→ RECORDED DATA:

----

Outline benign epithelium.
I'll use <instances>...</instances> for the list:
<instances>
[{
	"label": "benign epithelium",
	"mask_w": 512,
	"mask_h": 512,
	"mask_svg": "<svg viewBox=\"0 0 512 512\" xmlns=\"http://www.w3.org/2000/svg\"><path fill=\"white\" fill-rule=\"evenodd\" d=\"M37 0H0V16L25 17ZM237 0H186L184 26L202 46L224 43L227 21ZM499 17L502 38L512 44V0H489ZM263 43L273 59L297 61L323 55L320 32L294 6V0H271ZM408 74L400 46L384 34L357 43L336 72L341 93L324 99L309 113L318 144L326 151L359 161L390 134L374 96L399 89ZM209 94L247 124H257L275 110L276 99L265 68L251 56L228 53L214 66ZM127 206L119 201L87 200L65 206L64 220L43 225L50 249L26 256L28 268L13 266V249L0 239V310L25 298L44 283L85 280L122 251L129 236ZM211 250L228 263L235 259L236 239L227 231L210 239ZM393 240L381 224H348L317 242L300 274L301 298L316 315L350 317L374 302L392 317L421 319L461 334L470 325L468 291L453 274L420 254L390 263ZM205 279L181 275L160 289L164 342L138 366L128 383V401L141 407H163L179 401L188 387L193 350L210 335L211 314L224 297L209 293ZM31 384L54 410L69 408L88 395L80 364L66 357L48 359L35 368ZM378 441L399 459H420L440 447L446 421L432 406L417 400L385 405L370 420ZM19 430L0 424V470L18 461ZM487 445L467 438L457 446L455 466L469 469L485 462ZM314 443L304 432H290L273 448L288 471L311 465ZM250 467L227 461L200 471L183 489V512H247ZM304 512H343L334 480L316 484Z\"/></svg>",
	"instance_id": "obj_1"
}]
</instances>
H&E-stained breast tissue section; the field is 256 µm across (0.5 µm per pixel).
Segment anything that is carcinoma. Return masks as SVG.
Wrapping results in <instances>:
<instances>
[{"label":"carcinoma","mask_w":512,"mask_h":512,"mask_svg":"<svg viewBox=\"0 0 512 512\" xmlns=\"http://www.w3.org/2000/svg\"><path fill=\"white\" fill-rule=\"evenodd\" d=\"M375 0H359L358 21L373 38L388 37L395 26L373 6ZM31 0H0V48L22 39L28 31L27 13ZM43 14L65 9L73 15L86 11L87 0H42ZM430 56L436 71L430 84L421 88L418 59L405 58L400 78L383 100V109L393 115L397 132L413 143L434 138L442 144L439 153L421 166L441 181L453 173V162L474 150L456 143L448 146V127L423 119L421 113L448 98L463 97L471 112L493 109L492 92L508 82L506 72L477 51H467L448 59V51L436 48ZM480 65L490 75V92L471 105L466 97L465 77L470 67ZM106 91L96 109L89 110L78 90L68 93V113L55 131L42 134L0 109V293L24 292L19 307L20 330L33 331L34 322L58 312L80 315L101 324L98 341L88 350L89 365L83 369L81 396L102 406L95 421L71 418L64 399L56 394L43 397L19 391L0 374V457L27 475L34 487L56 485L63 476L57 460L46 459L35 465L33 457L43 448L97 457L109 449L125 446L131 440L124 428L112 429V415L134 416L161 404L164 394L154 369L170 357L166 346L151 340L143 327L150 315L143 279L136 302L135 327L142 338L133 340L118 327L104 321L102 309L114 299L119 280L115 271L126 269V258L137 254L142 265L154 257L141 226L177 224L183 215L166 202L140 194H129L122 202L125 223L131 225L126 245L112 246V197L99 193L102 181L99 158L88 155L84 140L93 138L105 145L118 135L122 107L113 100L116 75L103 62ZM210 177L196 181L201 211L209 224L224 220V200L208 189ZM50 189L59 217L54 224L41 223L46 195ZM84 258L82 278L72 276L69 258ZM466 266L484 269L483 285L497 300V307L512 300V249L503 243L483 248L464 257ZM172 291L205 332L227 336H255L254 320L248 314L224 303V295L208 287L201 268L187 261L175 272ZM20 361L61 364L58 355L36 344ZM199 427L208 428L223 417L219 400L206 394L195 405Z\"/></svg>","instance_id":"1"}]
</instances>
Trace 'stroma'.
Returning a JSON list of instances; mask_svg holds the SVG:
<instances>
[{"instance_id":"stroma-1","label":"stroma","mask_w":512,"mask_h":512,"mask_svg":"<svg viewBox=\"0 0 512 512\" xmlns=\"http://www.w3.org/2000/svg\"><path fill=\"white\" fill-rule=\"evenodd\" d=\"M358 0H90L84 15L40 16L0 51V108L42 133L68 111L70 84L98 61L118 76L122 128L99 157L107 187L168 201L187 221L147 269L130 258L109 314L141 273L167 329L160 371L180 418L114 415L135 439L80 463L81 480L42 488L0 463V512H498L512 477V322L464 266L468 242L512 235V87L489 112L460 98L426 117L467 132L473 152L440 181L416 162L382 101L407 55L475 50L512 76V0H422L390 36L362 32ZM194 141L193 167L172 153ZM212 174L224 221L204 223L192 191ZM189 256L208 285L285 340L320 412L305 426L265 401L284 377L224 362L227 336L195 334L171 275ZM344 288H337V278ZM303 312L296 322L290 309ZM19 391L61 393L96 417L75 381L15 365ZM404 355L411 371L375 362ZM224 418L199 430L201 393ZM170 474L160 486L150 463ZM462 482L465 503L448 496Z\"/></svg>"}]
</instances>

----

Gather from the data above every line with the string "list".

→ COMPLETED EXERCISE:
I'll use <instances>...</instances> for the list:
Returning a JSON list of instances; mask_svg holds the SVG:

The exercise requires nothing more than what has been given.